** Start of PROVIDED DATA **

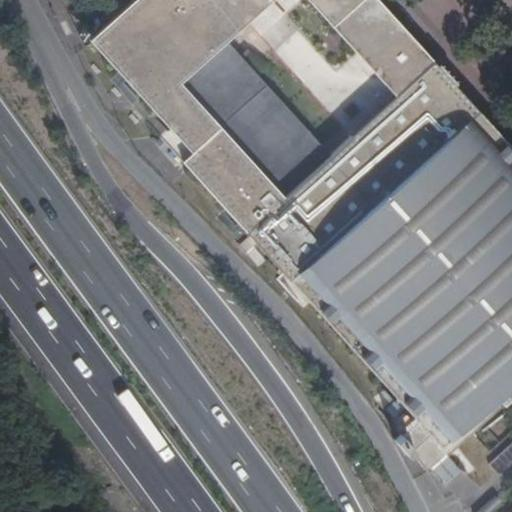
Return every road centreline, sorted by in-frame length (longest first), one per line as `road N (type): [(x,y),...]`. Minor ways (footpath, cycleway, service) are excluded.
road 1 (residential): [(418,511),(362,411),(227,257),(97,127),(21,0)]
road 2 (motorway): [(347,511),(307,435),(74,132),(14,0)]
road 3 (motorway): [(267,511),(0,157)]
road 4 (motorway): [(0,248),(188,511)]
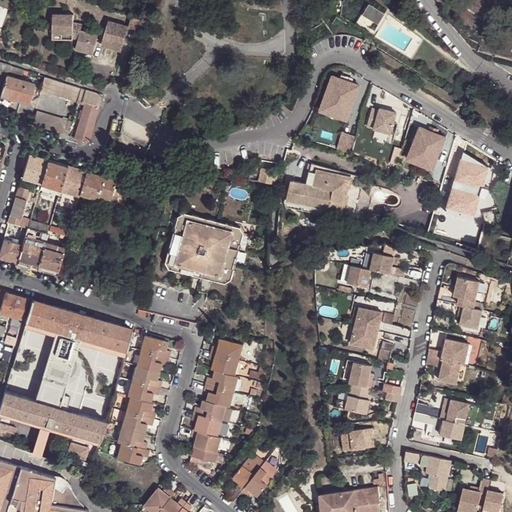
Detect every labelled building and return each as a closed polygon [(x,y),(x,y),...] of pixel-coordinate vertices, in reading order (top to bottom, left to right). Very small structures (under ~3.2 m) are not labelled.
[(369,7),(362,18),(377,28),(384,18),(369,7)] [(73,15),(53,15),(52,34),(61,34),(61,40),(72,40),(72,38),(77,40),(80,32),(82,26),(73,23),(73,15)] [(128,28),(128,29),(135,31),(139,20),(131,17),(131,20),(128,28)] [(121,53),(128,29),(109,23),(102,47),(121,53)] [(74,50),(92,55),(97,37),(80,32),(77,40),(74,50)] [(467,48),(479,53),(482,46),(471,40),(467,48)] [(8,65),(0,62),(0,70),(1,69),(6,70),(8,65)] [(23,70),(8,65),(6,70),(1,69),(0,70),(0,88),(2,89),(6,75),(7,73),(20,77),(23,70)] [(34,84),(6,75),(2,89),(0,95),(29,102),(34,84)] [(81,88),(44,76),(39,90),(76,103),(81,88)] [(359,87),(330,76),(320,103),(349,114),(359,87)] [(121,82),(119,90),(130,92),(132,85),(121,82)] [(81,88),(76,103),(83,104),(73,137),(89,142),(102,95),(81,88)] [(349,114),(320,103),(317,112),(345,122),(349,114)] [(372,106),(367,128),(393,133),(397,112),(372,106)] [(63,134),(65,129),(68,120),(36,110),(32,125),(63,134)] [(444,138),(417,127),(406,152),(434,163),(444,138)] [(376,140),(386,142),(387,132),(377,131),(376,140)] [(341,132),(338,148),(352,151),(356,135),(341,132)] [(434,163),(406,152),(404,159),(431,170),(434,163)] [(41,183),(48,160),(29,154),(22,178),(41,183)] [(60,190),(68,166),(48,160),(41,183),(41,186),(54,190),(52,195),(58,197),(60,190)] [(311,164),(306,185),(315,187),(319,173),(322,173),(346,180),(357,183),(358,176),(314,164),(311,164)] [(71,212),(75,213),(78,202),(80,194),(87,171),(68,166),(60,190),(71,193),(76,195),(71,212)] [(272,185),(275,172),(263,170),(260,182),(272,185)] [(87,171),(80,194),(99,200),(100,196),(105,177),(92,173),(87,171)] [(315,187),(306,185),(292,181),(287,200),(328,209),(329,202),(343,205),(346,193),(343,191),(346,180),(322,173),(319,173),(315,187)] [(117,180),(105,177),(100,196),(111,200),(113,195),(117,180)] [(126,183),(117,180),(113,195),(122,198),(126,183)] [(28,228),(31,220),(22,217),(28,196),(31,197),(33,190),(19,186),(9,222),(19,225),(28,228)] [(69,201),(71,193),(60,190),(58,197),(58,198),(69,201)] [(488,205),(476,206),(477,215),(489,214),(488,205)] [(184,213),(178,217),(166,262),(170,268),(225,283),(231,278),(243,234),(240,228),(184,213)] [(48,234),(49,230),(50,226),(31,220),(28,228),(36,230),(40,231),(48,234)] [(20,233),(26,235),(28,228),(19,225),(18,229),(21,230),(20,233)] [(18,262),(37,268),(45,242),(39,241),(40,237),(37,236),(36,240),(34,239),(36,230),(28,228),(26,235),(23,245),(18,262)] [(37,268),(56,273),(68,236),(55,232),(55,236),(63,238),(61,247),(45,242),(37,268)] [(0,254),(0,256),(18,262),(23,245),(16,243),(17,242),(4,238),(0,254)] [(380,251),(375,268),(395,273),(397,267),(399,257),(380,251)] [(375,268),(356,263),(351,281),(370,286),(375,268)] [(410,270),(397,267),(395,273),(408,277),(410,270)] [(465,297),(463,305),(465,305),(478,308),(484,282),(464,277),(459,296),(465,297)] [(21,318),(27,297),(6,290),(0,309),(0,310),(9,314),(13,315),(21,318)] [(459,296),(444,292),(443,300),(457,303),(459,296)] [(76,335),(83,314),(33,299),(26,320),(76,335)] [(457,303),(443,300),(441,307),(456,311),(458,303),(457,303)] [(361,305),(357,323),(361,324),(366,306),(361,305)] [(482,329),(487,311),(478,308),(465,305),(463,313),(466,313),(465,317),(463,324),(482,329)] [(366,306),(361,324),(384,330),(388,312),(366,306)] [(9,314),(0,310),(0,317),(7,320),(9,314)] [(391,313),(388,322),(397,325),(399,315),(391,313)] [(132,329),(131,328),(83,314),(76,335),(126,350),(132,329)] [(19,327),(21,318),(13,315),(10,325),(19,327)] [(123,359),(126,350),(76,335),(26,320),(24,329),(28,330),(30,324),(35,326),(35,329),(67,338),(68,337),(74,338),(73,340),(112,351),(113,349),(121,351),(119,358),(123,359)] [(384,330),(361,324),(356,342),(379,349),(384,330)] [(24,329),(19,344),(24,345),(28,330),(24,329)] [(138,352),(168,360),(170,354),(164,352),(167,343),(143,336),(138,352)] [(13,347),(14,341),(7,339),(6,345),(13,347)] [(434,349),(432,356),(443,359),(465,365),(469,366),(474,344),(451,339),(447,352),(434,349)] [(209,355),(239,363),(243,347),(219,340),(216,349),(211,348),(209,355)] [(55,375),(47,404),(48,405),(55,407),(63,409),(72,378),(77,379),(84,359),(57,351),(56,353),(38,348),(32,369),(55,375)] [(8,364),(10,354),(3,352),(0,362),(8,364)] [(166,367),(168,360),(138,352),(134,367),(159,373),(161,365),(166,367)] [(235,378),(239,363),(209,355),(208,362),(213,363),(210,371),(214,372),(235,378)] [(443,359),(432,356),(431,361),(431,364),(441,367),(443,359)] [(119,374),(123,359),(119,358),(115,372),(119,374)] [(441,367),(443,368),(446,368),(444,374),(443,380),(460,384),(465,365),(443,359),(441,367)] [(356,372),(354,382),(355,382),(376,388),(377,388),(379,380),(376,380),(373,379),(375,373),(377,365),(359,361),(356,372)] [(156,383),(159,373),(134,367),(130,382),(160,390),(161,384),(156,383)] [(238,379),(235,378),(214,372),(211,381),(207,379),(205,386),(234,394),(238,379)] [(158,397),(160,390),(130,382),(126,397),(128,398),(151,404),(153,396),(158,397)] [(352,394),(348,408),(370,413),(376,388),(355,382),(352,394)] [(386,390),(390,391),(405,394),(406,386),(387,382),(386,390)] [(230,410),(234,394),(205,386),(203,393),(208,394),(205,403),(226,408),(230,410)] [(352,394),(342,391),(339,405),(348,408),(352,394)] [(389,399),(402,402),(405,394),(390,391),(389,399)] [(0,408),(0,411),(49,426),(55,407),(48,405),(47,404),(25,398),(5,392),(0,408)] [(67,410),(96,419),(100,406),(71,398),(67,410)] [(152,404),(151,404),(128,398),(124,413),(153,421),(155,415),(150,414),(152,404)] [(446,411),(444,419),(448,420),(451,421),(452,416),(456,401),(449,399),(446,411)] [(474,405),(456,401),(452,416),(451,421),(469,426),(474,405)] [(222,423),(226,408),(205,403),(202,402),(200,411),(194,409),(193,415),(222,423)] [(446,411),(421,405),(419,413),(440,418),(444,419),(446,411)] [(103,432),(106,422),(96,419),(67,410),(63,409),(55,407),(49,426),(98,441),(103,432)] [(0,418),(95,447),(98,441),(49,426),(0,411),(0,418)] [(152,428),(153,421),(124,413),(120,429),(144,435),(146,427),(152,428)] [(419,413),(417,422),(438,427),(440,418),(419,413)] [(218,439),(222,423),(193,415),(191,422),(195,424),(193,432),(218,439)] [(465,442),(469,426),(451,421),(448,420),(444,436),(465,442)] [(0,436),(6,439),(9,431),(7,426),(0,424),(0,436)] [(376,428),(345,430),(347,449),(378,447),(376,428)] [(142,445),(144,435),(120,429),(116,444),(119,445),(145,452),(146,446),(142,445)] [(221,440),(218,439),(193,432),(191,439),(195,440),(193,449),(217,456),(221,440)] [(149,453),(145,452),(119,445),(115,460),(139,467),(142,459),(147,460),(149,453)] [(215,465),(217,456),(193,449),(190,459),(211,465),(215,465)] [(411,450),(408,460),(421,463),(423,454),(411,450)] [(56,474),(0,456),(0,511),(17,511),(20,496),(52,501),(56,474)] [(447,492),(455,462),(434,456),(429,473),(436,475),(432,488),(447,492)] [(209,472),(211,465),(190,459),(188,466),(209,472)] [(244,490),(260,470),(248,460),(232,481),(244,490)] [(272,479),(260,470),(244,490),(256,500),(272,479)] [(490,491),(492,482),(483,480),(481,489),(480,493),(472,491),(465,489),(460,510),(467,511),(479,511),(482,500),(488,501),(490,491)] [(380,511),(377,486),(321,493),(323,511),(380,511)] [(145,511),(160,511),(170,500),(173,496),(168,491),(164,495),(157,489),(141,509),(145,511)] [(232,505),(241,494),(236,489),(227,500),(232,505)] [(488,501),(486,509),(497,511),(501,511),(506,495),(490,491),(488,501)] [(247,498),(241,494),(232,505),(238,509),(247,498)] [(89,511),(90,506),(52,501),(20,496),(17,511),(89,511)] [(177,505),(170,500),(160,511),(179,511),(185,505),(180,501),(177,505)]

** End of PROVIDED DATA **

▶ [BRIEF]
Copy the data from its first line through the line containing "road 3 (motorway): [(267,511),(0,157)]", including both ends, and change "centreline" to "center line" while keeping everything else the same. Leave the pictures out.

▶ [COMPLETE RESPONSE]
Return every road center line, sorted by in-frame length (longest first), one per line as `road N (type): [(x,y),...]`. Minor ways (footpath, cycleway, service) are excluded.
road 1 (residential): [(418,511),(362,411),(227,257),(97,127),(21,0)]
road 2 (motorway): [(347,511),(307,435),(74,132),(14,0)]
road 3 (motorway): [(267,511),(0,157)]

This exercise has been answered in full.